Start of Block

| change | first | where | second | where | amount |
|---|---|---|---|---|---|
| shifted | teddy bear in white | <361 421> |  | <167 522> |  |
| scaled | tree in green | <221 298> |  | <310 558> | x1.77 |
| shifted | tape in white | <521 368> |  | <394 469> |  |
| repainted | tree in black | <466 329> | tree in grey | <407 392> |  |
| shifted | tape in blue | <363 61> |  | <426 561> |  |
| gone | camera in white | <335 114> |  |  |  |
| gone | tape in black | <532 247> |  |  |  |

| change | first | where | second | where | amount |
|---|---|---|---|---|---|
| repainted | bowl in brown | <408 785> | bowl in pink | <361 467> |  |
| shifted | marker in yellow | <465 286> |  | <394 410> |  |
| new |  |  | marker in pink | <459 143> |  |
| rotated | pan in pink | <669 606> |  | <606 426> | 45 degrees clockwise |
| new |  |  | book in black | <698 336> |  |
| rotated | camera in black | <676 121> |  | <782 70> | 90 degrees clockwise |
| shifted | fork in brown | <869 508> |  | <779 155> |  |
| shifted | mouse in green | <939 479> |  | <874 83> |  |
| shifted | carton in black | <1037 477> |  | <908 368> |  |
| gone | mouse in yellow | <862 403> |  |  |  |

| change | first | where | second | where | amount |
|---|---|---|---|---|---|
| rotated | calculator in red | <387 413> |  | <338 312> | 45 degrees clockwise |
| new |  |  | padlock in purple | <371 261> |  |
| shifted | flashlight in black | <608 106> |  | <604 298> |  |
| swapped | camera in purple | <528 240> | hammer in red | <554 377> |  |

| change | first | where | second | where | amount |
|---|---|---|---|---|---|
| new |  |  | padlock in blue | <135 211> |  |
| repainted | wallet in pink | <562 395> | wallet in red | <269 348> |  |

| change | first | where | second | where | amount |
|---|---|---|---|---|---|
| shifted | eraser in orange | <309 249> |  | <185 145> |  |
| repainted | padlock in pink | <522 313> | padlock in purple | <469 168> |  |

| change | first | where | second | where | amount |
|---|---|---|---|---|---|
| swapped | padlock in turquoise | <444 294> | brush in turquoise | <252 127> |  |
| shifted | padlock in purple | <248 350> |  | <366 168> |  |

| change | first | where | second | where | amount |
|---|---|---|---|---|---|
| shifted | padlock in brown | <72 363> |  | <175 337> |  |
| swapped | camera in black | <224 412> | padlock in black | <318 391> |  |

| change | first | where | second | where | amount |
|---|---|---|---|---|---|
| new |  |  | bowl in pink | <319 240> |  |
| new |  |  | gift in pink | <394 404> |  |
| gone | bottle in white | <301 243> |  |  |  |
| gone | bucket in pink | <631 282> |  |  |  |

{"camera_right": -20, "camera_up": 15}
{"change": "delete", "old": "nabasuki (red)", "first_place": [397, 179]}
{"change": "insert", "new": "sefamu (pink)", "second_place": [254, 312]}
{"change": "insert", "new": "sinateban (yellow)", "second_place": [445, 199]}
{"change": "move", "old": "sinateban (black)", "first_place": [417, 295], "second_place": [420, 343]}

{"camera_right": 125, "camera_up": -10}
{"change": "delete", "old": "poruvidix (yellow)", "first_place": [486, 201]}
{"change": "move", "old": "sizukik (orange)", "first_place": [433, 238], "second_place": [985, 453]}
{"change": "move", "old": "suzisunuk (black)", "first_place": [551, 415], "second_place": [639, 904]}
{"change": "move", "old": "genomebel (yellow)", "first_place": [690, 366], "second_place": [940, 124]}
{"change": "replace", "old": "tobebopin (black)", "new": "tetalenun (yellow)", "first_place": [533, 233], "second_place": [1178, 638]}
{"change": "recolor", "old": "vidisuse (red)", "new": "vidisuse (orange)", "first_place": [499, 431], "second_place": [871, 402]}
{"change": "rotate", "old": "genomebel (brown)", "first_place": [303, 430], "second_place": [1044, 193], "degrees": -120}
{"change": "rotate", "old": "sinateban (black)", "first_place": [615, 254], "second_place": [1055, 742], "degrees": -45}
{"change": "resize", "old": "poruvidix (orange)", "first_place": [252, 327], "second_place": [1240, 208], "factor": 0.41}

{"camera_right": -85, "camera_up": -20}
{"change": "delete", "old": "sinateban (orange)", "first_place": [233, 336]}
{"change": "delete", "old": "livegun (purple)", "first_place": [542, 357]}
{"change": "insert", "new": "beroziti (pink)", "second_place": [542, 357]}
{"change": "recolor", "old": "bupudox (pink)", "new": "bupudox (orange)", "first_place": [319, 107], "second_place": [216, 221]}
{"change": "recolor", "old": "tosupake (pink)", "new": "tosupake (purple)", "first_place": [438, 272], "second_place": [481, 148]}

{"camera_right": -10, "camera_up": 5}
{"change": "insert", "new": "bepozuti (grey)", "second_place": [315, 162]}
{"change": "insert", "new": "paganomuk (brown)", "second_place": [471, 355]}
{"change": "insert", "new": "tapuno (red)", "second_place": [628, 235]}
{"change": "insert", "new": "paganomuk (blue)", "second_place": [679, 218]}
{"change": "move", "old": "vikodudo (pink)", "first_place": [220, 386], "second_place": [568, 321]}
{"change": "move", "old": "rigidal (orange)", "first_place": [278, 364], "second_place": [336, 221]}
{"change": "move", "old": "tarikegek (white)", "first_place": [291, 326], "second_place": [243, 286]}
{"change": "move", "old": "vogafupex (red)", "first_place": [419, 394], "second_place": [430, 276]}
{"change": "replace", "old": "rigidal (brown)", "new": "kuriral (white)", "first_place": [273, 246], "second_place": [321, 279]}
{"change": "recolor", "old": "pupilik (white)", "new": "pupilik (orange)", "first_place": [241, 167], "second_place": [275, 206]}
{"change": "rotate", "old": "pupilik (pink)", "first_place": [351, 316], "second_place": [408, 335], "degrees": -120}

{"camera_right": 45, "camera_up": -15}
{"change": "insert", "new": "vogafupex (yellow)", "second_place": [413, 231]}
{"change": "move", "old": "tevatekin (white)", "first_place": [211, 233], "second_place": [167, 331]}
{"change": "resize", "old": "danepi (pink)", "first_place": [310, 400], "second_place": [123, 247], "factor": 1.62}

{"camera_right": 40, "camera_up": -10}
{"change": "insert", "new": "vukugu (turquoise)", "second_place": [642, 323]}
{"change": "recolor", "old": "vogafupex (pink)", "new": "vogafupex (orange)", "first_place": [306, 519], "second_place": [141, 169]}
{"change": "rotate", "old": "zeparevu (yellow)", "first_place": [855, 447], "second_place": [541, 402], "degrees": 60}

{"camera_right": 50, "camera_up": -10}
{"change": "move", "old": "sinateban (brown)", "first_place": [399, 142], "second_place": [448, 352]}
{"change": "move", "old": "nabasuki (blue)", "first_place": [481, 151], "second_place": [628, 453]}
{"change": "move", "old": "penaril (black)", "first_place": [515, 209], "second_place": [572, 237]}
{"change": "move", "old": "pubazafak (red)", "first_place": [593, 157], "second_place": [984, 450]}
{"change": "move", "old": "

End of Block

Task directions
Could you copy every record above exactly as it stands?

Your response
| change | first | where | second | where | amount |
|---|---|---|---|---|---|
| shifted | teddy bear in white | <361 421> |  | <167 522> |  |
| scaled | tree in green | <221 298> |  | <310 558> | x1.77 |
| shifted | tape in white | <521 368> |  | <394 469> |  |
| repainted | tree in black | <466 329> | tree in grey | <407 392> |  |
| shifted | tape in blue | <363 61> |  | <426 561> |  |
| gone | camera in white | <335 114> |  |  |  |
| gone | tape in black | <532 247> |  |  |  |

| change | first | where | second | where | amount |
|---|---|---|---|---|---|
| repainted | bowl in brown | <408 785> | bowl in pink | <361 467> |  |
| shifted | marker in yellow | <465 286> |  | <394 410> |  |
| new |  |  | marker in pink | <459 143> |  |
| rotated | pan in pink | <669 606> |  | <606 426> | 45 degrees clockwise |
| new |  |  | book in black | <698 336> |  |
| rotated | camera in black | <676 121> |  | <782 70> | 90 degrees clockwise |
| shifted | fork in brown | <869 508> |  | <779 155> |  |
| shifted | mouse in green | <939 479> |  | <874 83> |  |
| shifted | carton in black | <1037 477> |  | <908 368> |  |
| gone | mouse in yellow | <862 403> |  |  |  |

| change | first | where | second | where | amount |
|---|---|---|---|---|---|
| rotated | calculator in red | <387 413> |  | <338 312> | 45 degrees clockwise |
| new |  |  | padlock in purple | <371 261> |  |
| shifted | flashlight in black | <608 106> |  | <604 298> |  |
| swapped | camera in purple | <528 240> | hammer in red | <554 377> |  |

| change | first | where | second | where | amount |
|---|---|---|---|---|---|
| new |  |  | padlock in blue | <135 211> |  |
| repainted | wallet in pink | <562 395> | wallet in red | <269 348> |  |

| change | first | where | second | where | amount |
|---|---|---|---|---|---|
| shifted | eraser in orange | <309 249> |  | <185 145> |  |
| repainted | padlock in pink | <522 313> | padlock in purple | <469 168> |  |

| change | first | where | second | where | amount |
|---|---|---|---|---|---|
| swapped | padlock in turquoise | <444 294> | brush in turquoise | <252 127> |  |
| shifted | padlock in purple | <248 350> |  | <366 168> |  |

| change | first | where | second | where | amount |
|---|---|---|---|---|---|
| shifted | padlock in brown | <72 363> |  | <175 337> |  |
| swapped | camera in black | <224 412> | padlock in black | <318 391> |  |

| change | first | where | second | where | amount |
|---|---|---|---|---|---|
| new |  |  | bowl in pink | <319 240> |  |
| new |  |  | gift in pink | <394 404> |  |
| gone | bottle in white | <301 243> |  |  |  |
| gone | bucket in pink | <631 282> |  |  |  |

{"camera_right": -20, "camera_up": 15}
{"change": "delete", "old": "nabasuki (red)", "first_place": [397, 179]}
{"change": "insert", "new": "sefamu (pink)", "second_place": [254, 312]}
{"change": "insert", "new": "sinateban (yellow)", "second_place": [445, 199]}
{"change": "move", "old": "sinateban (black)", "first_place": [417, 295], "second_place": [420, 343]}

{"camera_right": 125, "camera_up": -10}
{"change": "delete", "old": "poruvidix (yellow)", "first_place": [486, 201]}
{"change": "move", "old": "sizukik (orange)", "first_place": [433, 238], "second_place": [985, 453]}
{"change": "move", "old": "suzisunuk (black)", "first_place": [551, 415], "second_place": [639, 904]}
{"change": "move", "old": "genomebel (yellow)", "first_place": [690, 366], "second_place": [940, 124]}
{"change": "replace", "old": "tobebopin (black)", "new": "tetalenun (yellow)", "first_place": [533, 233], "second_place": [1178, 638]}
{"change": "recolor", "old": "vidisuse (red)", "new": "vidisuse (orange)", "first_place": [499, 431], "second_place": [871, 402]}
{"change": "rotate", "old": "genomebel (brown)", "first_place": [303, 430], "second_place": [1044, 193], "degrees": -120}
{"change": "rotate", "old": "sinateban (black)", "first_place": [615, 254], "second_place": [1055, 742], "degrees": -45}
{"change": "resize", "old": "poruvidix (orange)", "first_place": [252, 327], "second_place": [1240, 208], "factor": 0.41}

{"camera_right": -85, "camera_up": -20}
{"change": "delete", "old": "sinateban (orange)", "first_place": [233, 336]}
{"change": "delete", "old": "livegun (purple)", "first_place": [542, 357]}
{"change": "insert", "new": "beroziti (pink)", "second_place": [542, 357]}
{"change": "recolor", "old": "bupudox (pink)", "new": "bupudox (orange)", "first_place": [319, 107], "second_place": [216, 221]}
{"change": "recolor", "old": "tosupake (pink)", "new": "tosupake (purple)", "first_place": [438, 272], "second_place": [481, 148]}

{"camera_right": -10, "camera_up": 5}
{"change": "insert", "new": "bepozuti (grey)", "second_place": [315, 162]}
{"change": "insert", "new": "paganomuk (brown)", "second_place": [471, 355]}
{"change": "insert", "new": "tapuno (red)", "second_place": [628, 235]}
{"change": "insert", "new": "paganomuk (blue)", "second_place": [679, 218]}
{"change": "move", "old": "vikodudo (pink)", "first_place": [220, 386], "second_place": [568, 321]}
{"change": "move", "old": "rigidal (orange)", "first_place": [278, 364], "second_place": [336, 221]}
{"change": "move", "old": "tarikegek (white)", "first_place": [291, 326], "second_place": [243, 286]}
{"change": "move", "old": "vogafupex (red)", "first_place": [419, 394], "second_place": [430, 276]}
{"change": "replace", "old": "rigidal (brown)", "new": "kuriral (white)", "first_place": [273, 246], "second_place": [321, 279]}
{"change": "recolor", "old": "pupilik (white)", "new": "pupilik (orange)", "first_place": [241, 167], "second_place": [275, 206]}
{"change": "rotate", "old": "pupilik (pink)", "first_place": [351, 316], "second_place": [408, 335], "degrees": -120}

{"camera_right": 45, "camera_up": -15}
{"change": "insert", "new": "vogafupex (yellow)", "second_place": [413, 231]}
{"change": "move", "old": "tevatekin (white)", "first_place": [211, 233], "second_place": [167, 331]}
{"change": "resize", "old": "danepi (pink)", "first_place": [310, 400], "second_place": [123, 247], "factor": 1.62}

{"camera_right": 40, "camera_up": -10}
{"change": "insert", "new": "vukugu (turquoise)", "second_place": [642, 323]}
{"change": "recolor", "old": "vogafupex (pink)", "new": "vogafupex (orange)", "first_place": [306, 519], "second_place": [141, 169]}
{"change": "rotate", "old": "zeparevu (yellow)", "first_place": [855, 447], "second_place": [541, 402], "degrees": 60}

{"camera_right": 50, "camera_up": -10}
{"change": "move", "old": "sinateban (brown)", "first_place": [399, 142], "second_place": [448, 352]}
{"change": "move", "old": "nabasuki (blue)", "first_place": [481, 151], "second_place": [628, 453]}
{"change": "move", "old": "penaril (black)", "first_place": [515, 209], "second_place": [572, 237]}
{"change": "move", "old": "pubazafak (red)", "first_place": [593, 157], "second_place": [984, 450]}
{"change": "move", "old": "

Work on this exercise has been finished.